● **What needs to be done**:
Return every line below in which "pink" appears.

[Stored entries]
☆ ☆ ☆

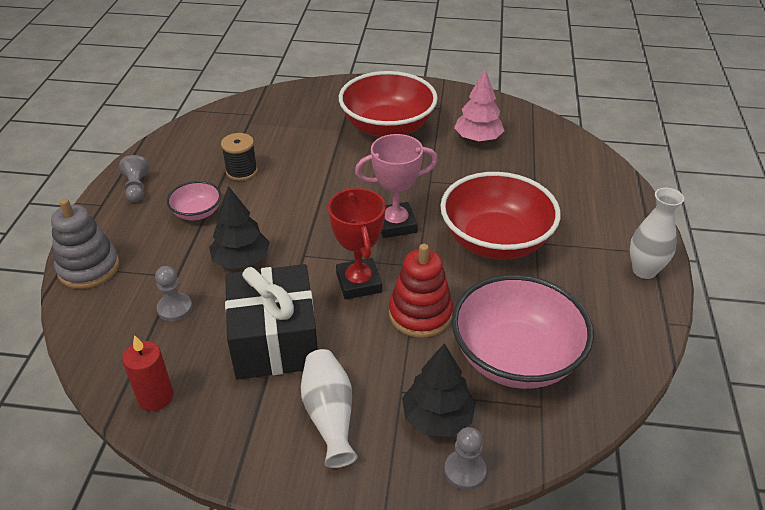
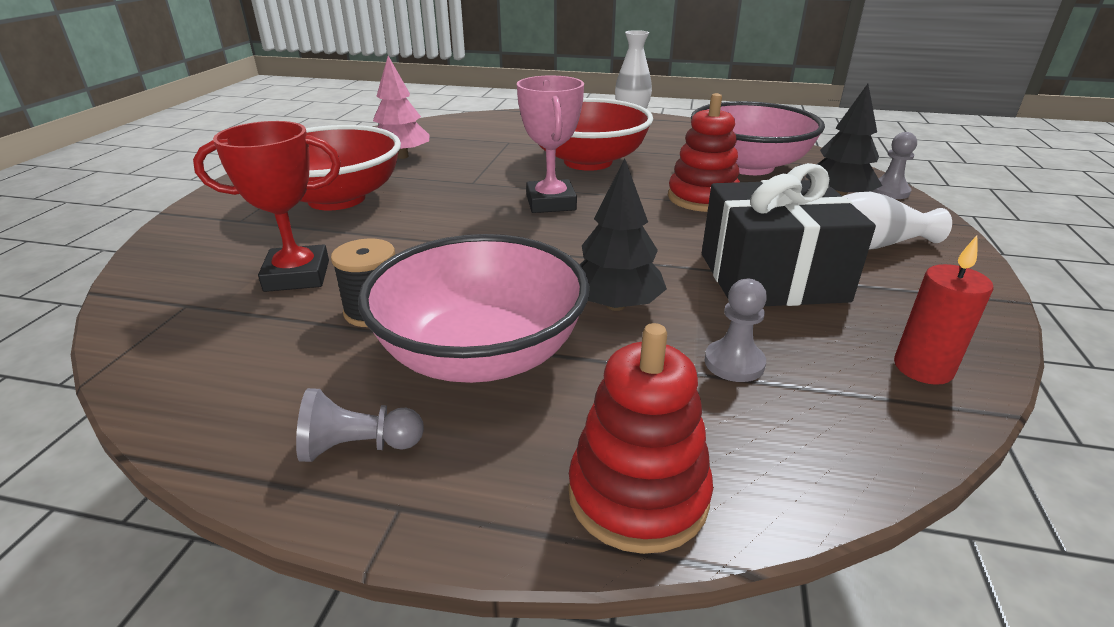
camera: 85 degrees left, 10 degrees down
(89, 268) = (638, 495): grey stacking toy -> red stacking toy
(197, 213) = (481, 354): pink bowl -> pink bowl, size x2.08
(358, 283) = (657, 225): red trophy -> red trophy (297, 276)

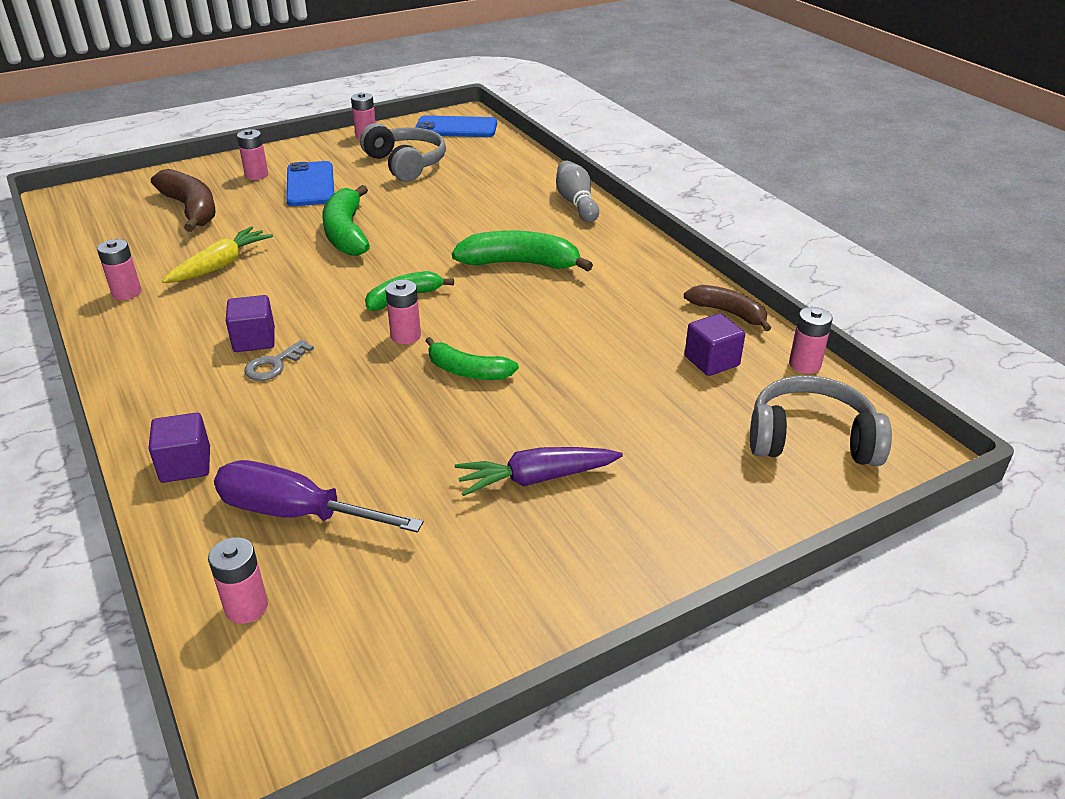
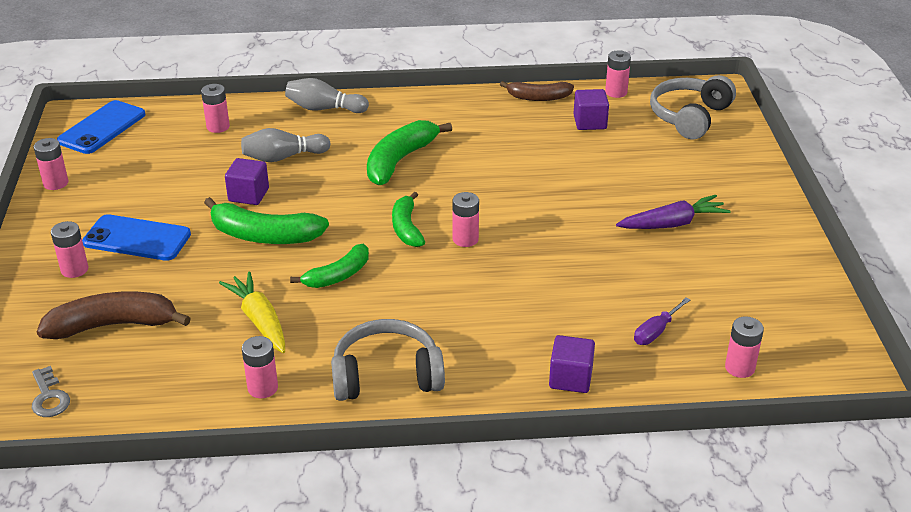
camera: 65 degrees left, 0 degrees up
(254, 340) = (413, 318): purple cube -> purple cube (248, 195)
(274, 365) = (460, 313): grey key -> grey key (49, 397)
(296, 513) = (656, 331): purple screwdriver -> purple screwdriver, size x0.53
(406, 164) = (152, 174): grey headphones -> grey headphones (386, 375)
(467, 371) = (534, 221): green banana -> green banana (338, 275)
(476, 207) = (283, 157): none -> grey bowling pin
(499, 168) = (218, 127): none -> pink battery
(536, 478) = (672, 224): purple carrot -> purple carrot turned 120 degrees counterclockwise
(728, 313) = (538, 97): brown banana -> brown banana turned 150 degrees counterclockwise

☆ ☆ ☆

● **Result**:
(197, 213) = (481, 354): pink bowl -> pink bowl, size x2.08
(499, 168) = (218, 127): none -> pink battery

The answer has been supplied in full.